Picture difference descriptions

+--

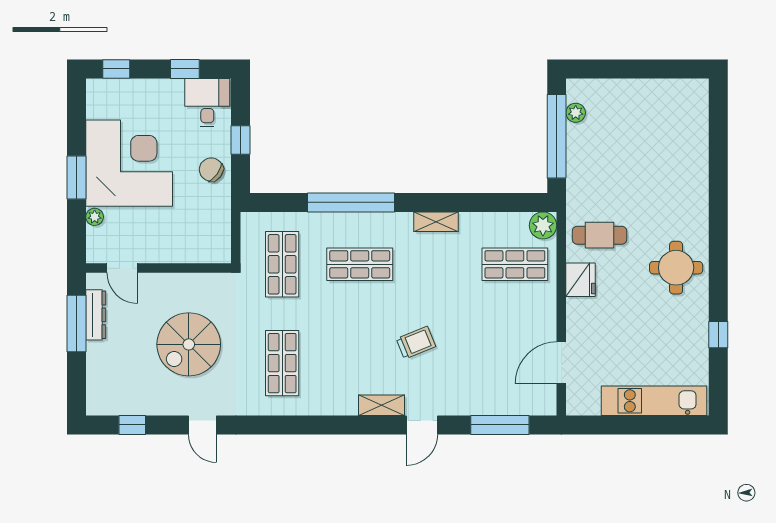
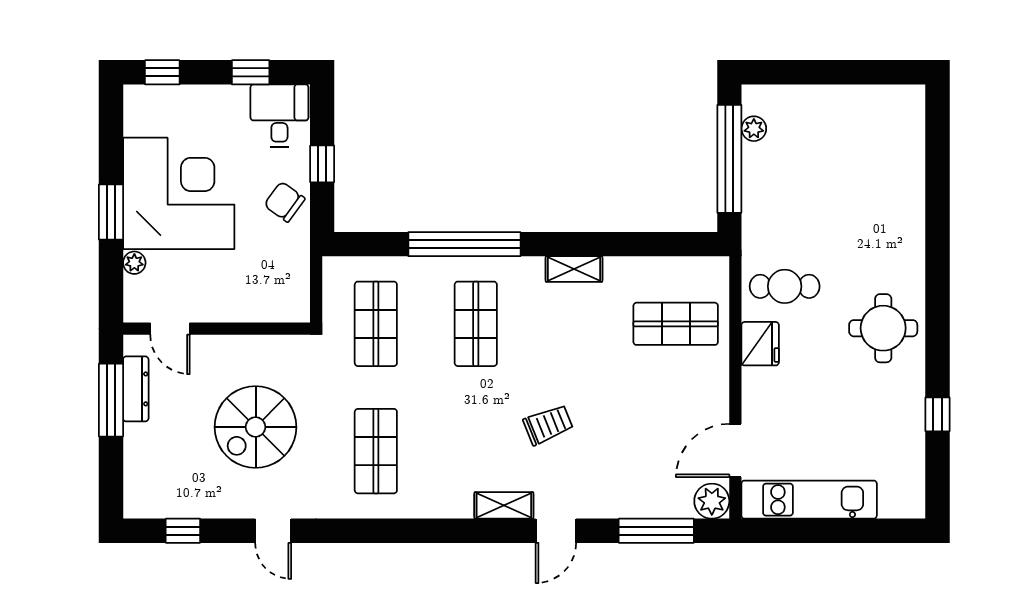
plant: (543, 225) -> (712, 501), moved
shop shelf: (360, 264) -> (476, 324), turned 90
kitchen unit: (654, 401) -> (809, 500), moved

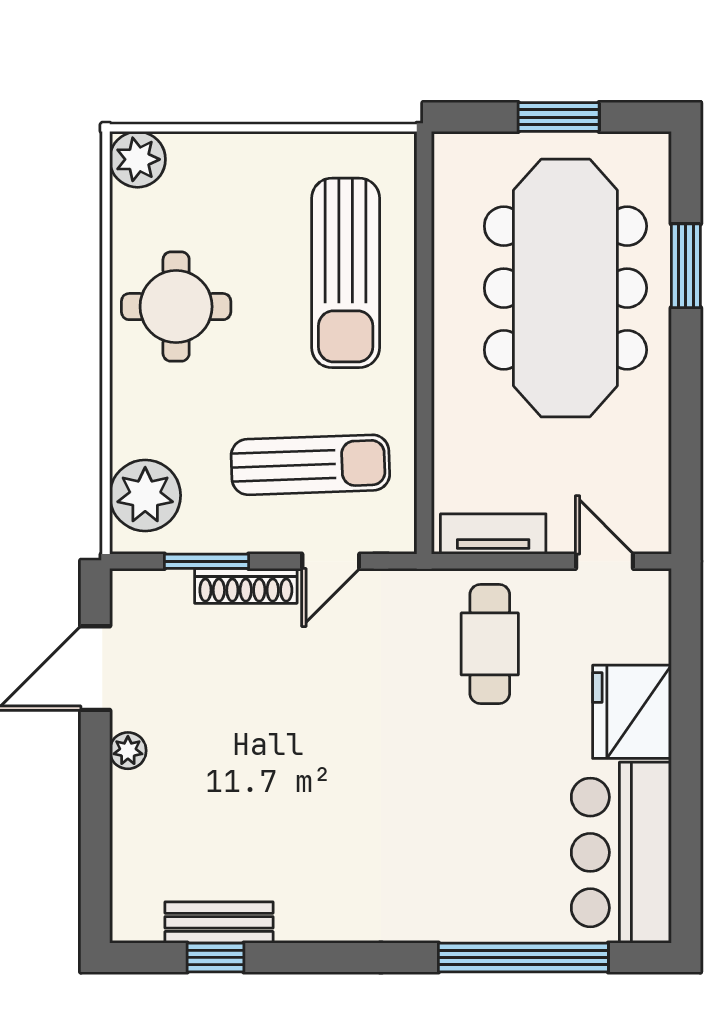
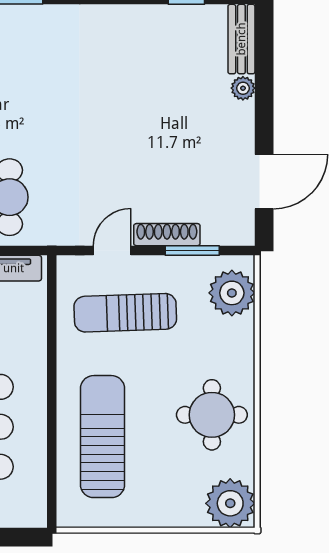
plant: (138, 159) -> (230, 503), width x1.36, depth x1.36
plant: (128, 751) -> (243, 88), moved
bench: (219, 922) -> (241, 39), moved, turned 90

+--

Report the lines above that have the word "turned" in them.

shop shelf: (360, 264) -> (476, 324), turned 90
bench: (219, 922) -> (241, 39), moved, turned 90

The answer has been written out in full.